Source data
----------------------------------------

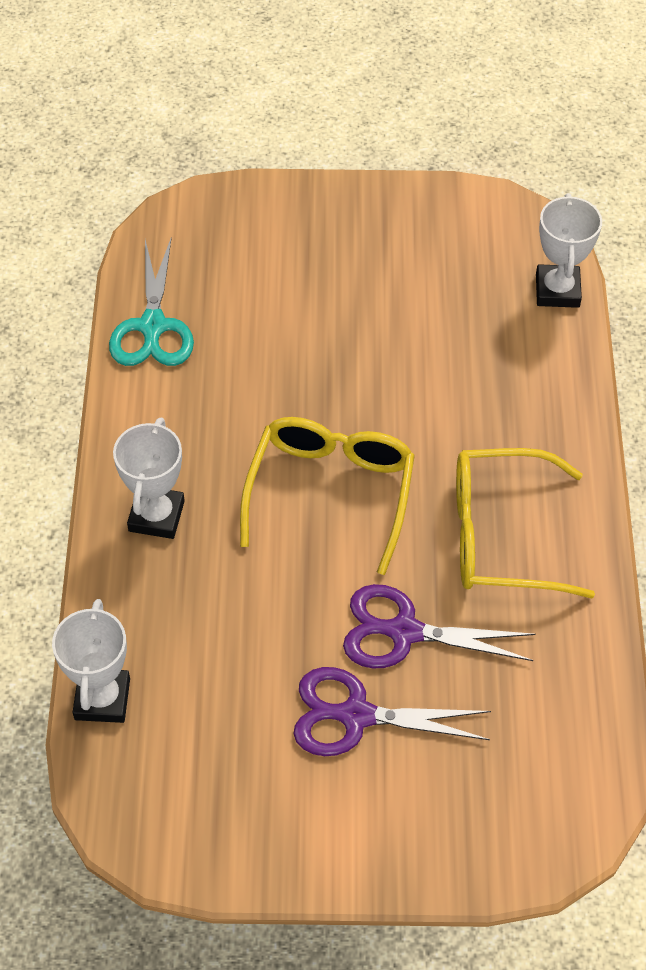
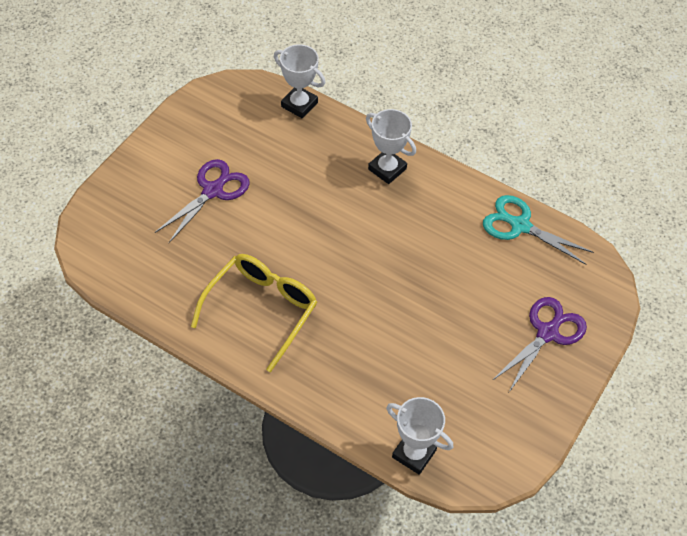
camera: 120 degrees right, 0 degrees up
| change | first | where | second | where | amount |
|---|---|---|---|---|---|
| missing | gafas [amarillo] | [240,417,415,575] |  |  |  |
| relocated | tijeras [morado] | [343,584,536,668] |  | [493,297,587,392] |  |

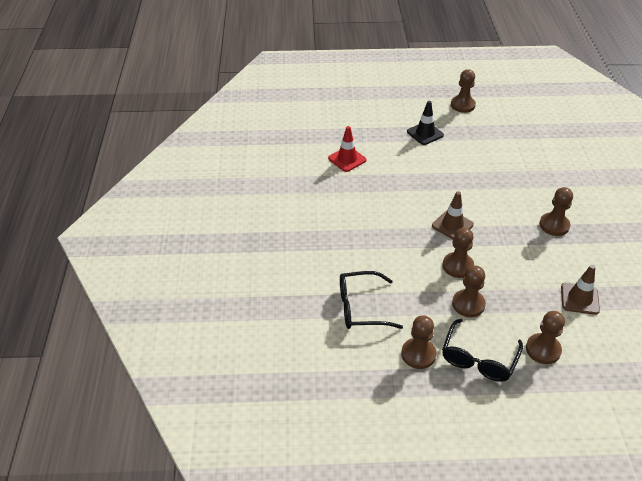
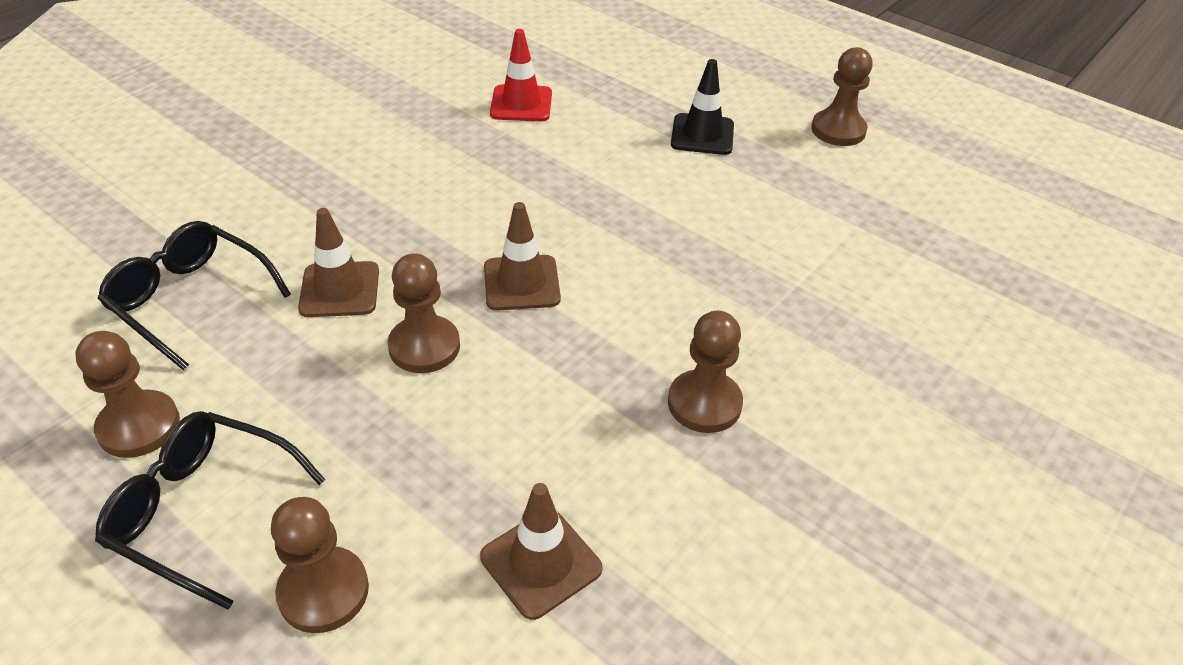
camera: 40 degrees right, 0 degrees up
| change | first | where | second | where | amount |
|---|---|---|---|---|---|
| missing | peón [marrón] | [452,265,486,317] |  |  |  |
| spun | gafas [negro] | [442,319,523,382] |  | [95,411,325,610] | 45 degrees clockwise |
| appeared |  |  | cono de tráfico [marrón] | [298,208,379,317] |  |

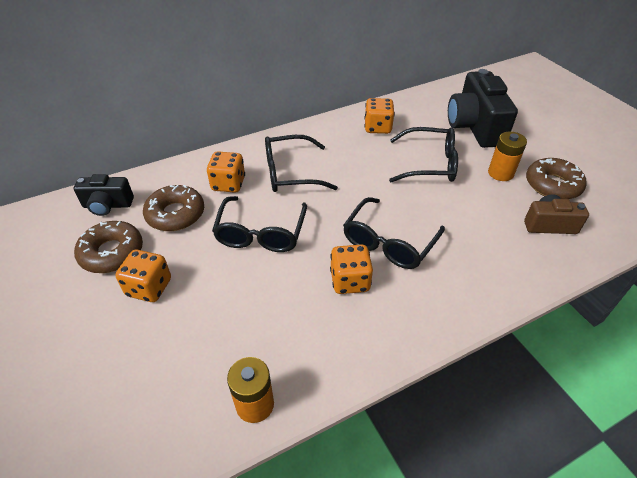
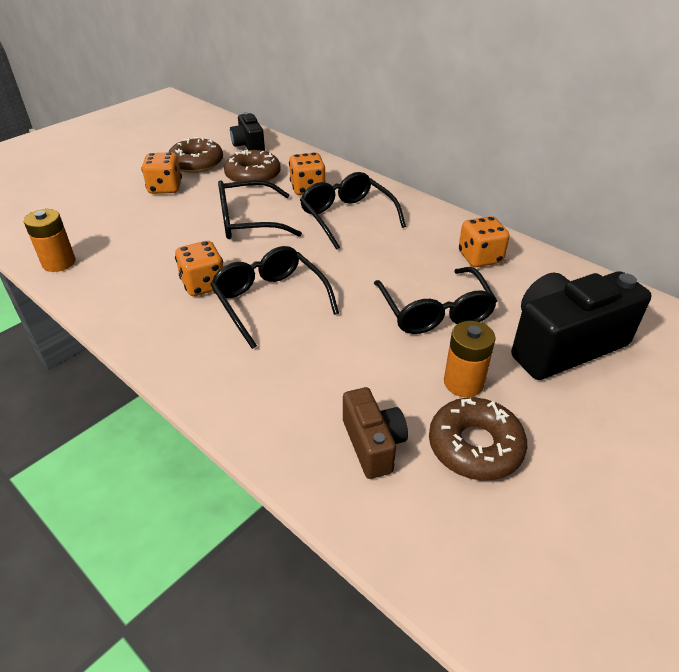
camera: 70 degrees right, 5 degrees down
| change | first | where | second | where | amount |
|---|---|---|---|---|---|
| spun | gafas [negro] | [343,197,445,269] |  | [210,246,339,349] | 45 degrees clockwise |

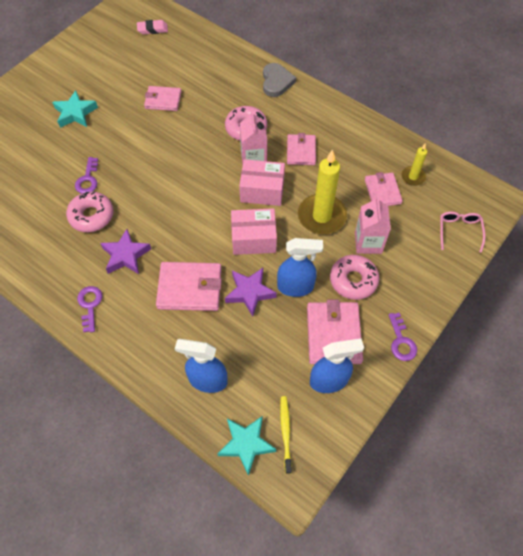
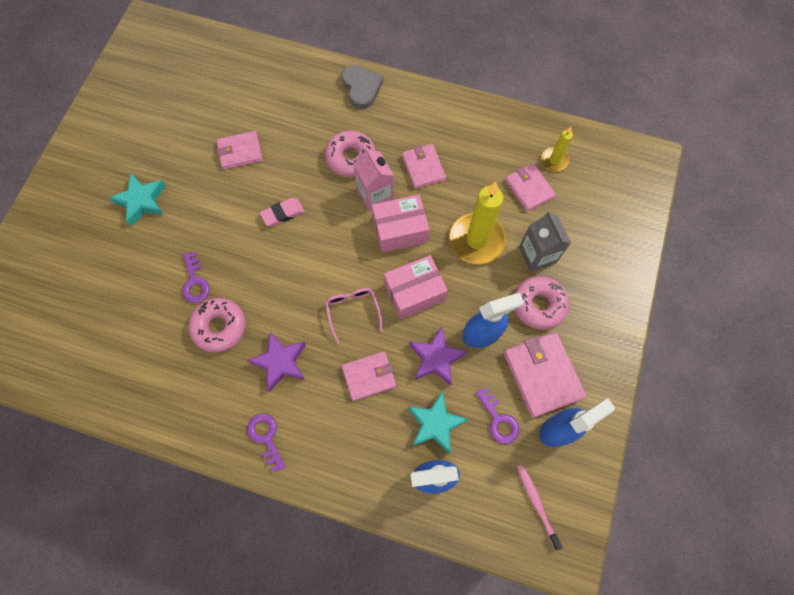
camera: 20 degrees left, 10 degrees up
| change | first | where | second | where | amount |
|---|---|---|---|---|---|
| relocated | goma de borrar [rosa] | [137,20,168,35] |  | [260,198,305,227] |  |
| colour | cartón de leche [rosa] | [355,196,391,254] | cartón de leche [gris] | [519,211,571,272] |  |
| relocated | gafas [rosa] | [440,212,486,253] |  | [325,288,383,344] |  |
| size | cartera [rosa] | [156,262,222,311] |  | [342,351,396,401] | x0.65 |
| relocated | llave [morado] | [389,313,417,361] |  | [476,387,519,444] |  |
| colour | cepillo de dientes [amarillo] | [280,396,292,474] | cepillo de dientes [rosa] | [517,465,562,551] |  |
| relocated | estrella [turquesa] | [217,416,276,476] |  | [408,392,468,454] |  |

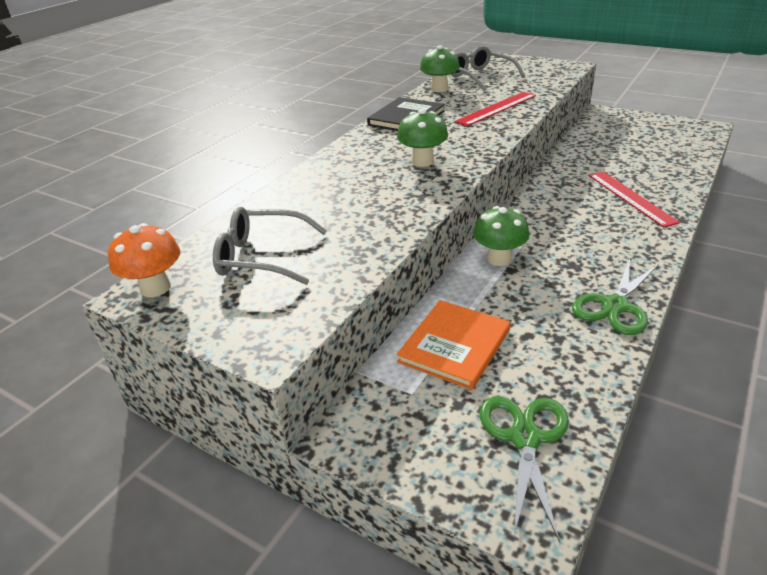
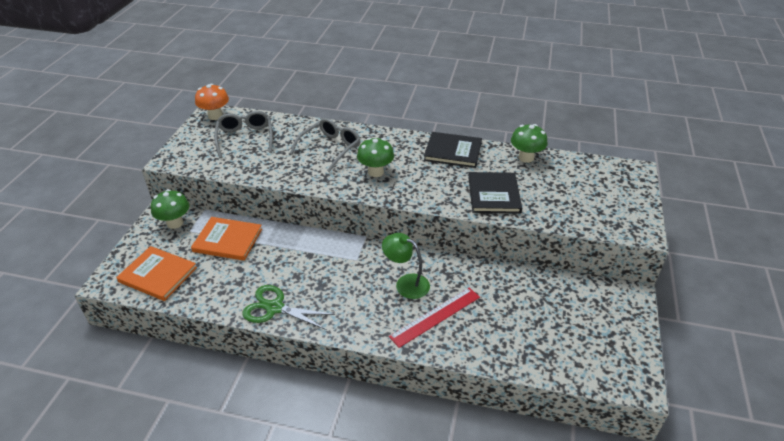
camera: 70 degrees right, 5 degrees up
| change | first | where | second | where | amount |
|---|---|---|---|---|---|
| relocated | gafas [gris] | [450,46,525,91] |  | [290,118,361,172] |  |
| exchanged | regla [rojo] | [455,92,536,126] | libro [negro] | [468,172,522,213] |  |
| relocated | seta [verde] | [473,206,529,266] |  | [151,189,189,229] |  |
| exchanged | tijeras [verde] | [480,396,569,542] | libro [naranja] | [116,246,197,301] |  |
| appeared |  |  | lámpara [verde] | [382,233,430,299] |  |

----------------------------------------

» **WHAT YOU NEED TO DO**
In your copy of the records above, include every line exactly but no pictures.

» **RESPONSE**
camera: 120 degrees right, 0 degrees up
| change | first | where | second | where | amount |
|---|---|---|---|---|---|
| missing | gafas [amarillo] | [240,417,415,575] |  |  |  |
| relocated | tijeras [morado] | [343,584,536,668] |  | [493,297,587,392] |  |

camera: 40 degrees right, 0 degrees up
| change | first | where | second | where | amount |
|---|---|---|---|---|---|
| missing | peón [marrón] | [452,265,486,317] |  |  |  |
| spun | gafas [negro] | [442,319,523,382] |  | [95,411,325,610] | 45 degrees clockwise |
| appeared |  |  | cono de tráfico [marrón] | [298,208,379,317] |  |

camera: 70 degrees right, 5 degrees down
| change | first | where | second | where | amount |
|---|---|---|---|---|---|
| spun | gafas [negro] | [343,197,445,269] |  | [210,246,339,349] | 45 degrees clockwise |

camera: 20 degrees left, 10 degrees up
| change | first | where | second | where | amount |
|---|---|---|---|---|---|
| relocated | goma de borrar [rosa] | [137,20,168,35] |  | [260,198,305,227] |  |
| colour | cartón de leche [rosa] | [355,196,391,254] | cartón de leche [gris] | [519,211,571,272] |  |
| relocated | gafas [rosa] | [440,212,486,253] |  | [325,288,383,344] |  |
| size | cartera [rosa] | [156,262,222,311] |  | [342,351,396,401] | x0.65 |
| relocated | llave [morado] | [389,313,417,361] |  | [476,387,519,444] |  |
| colour | cepillo de dientes [amarillo] | [280,396,292,474] | cepillo de dientes [rosa] | [517,465,562,551] |  |
| relocated | estrella [turquesa] | [217,416,276,476] |  | [408,392,468,454] |  |

camera: 70 degrees right, 5 degrees up
| change | first | where | second | where | amount |
|---|---|---|---|---|---|
| relocated | gafas [gris] | [450,46,525,91] |  | [290,118,361,172] |  |
| exchanged | regla [rojo] | [455,92,536,126] | libro [negro] | [468,172,522,213] |  |
| relocated | seta [verde] | [473,206,529,266] |  | [151,189,189,229] |  |
| exchanged | tijeras [verde] | [480,396,569,542] | libro [naranja] | [116,246,197,301] |  |
| appeared |  |  | lámpara [verde] | [382,233,430,299] |  |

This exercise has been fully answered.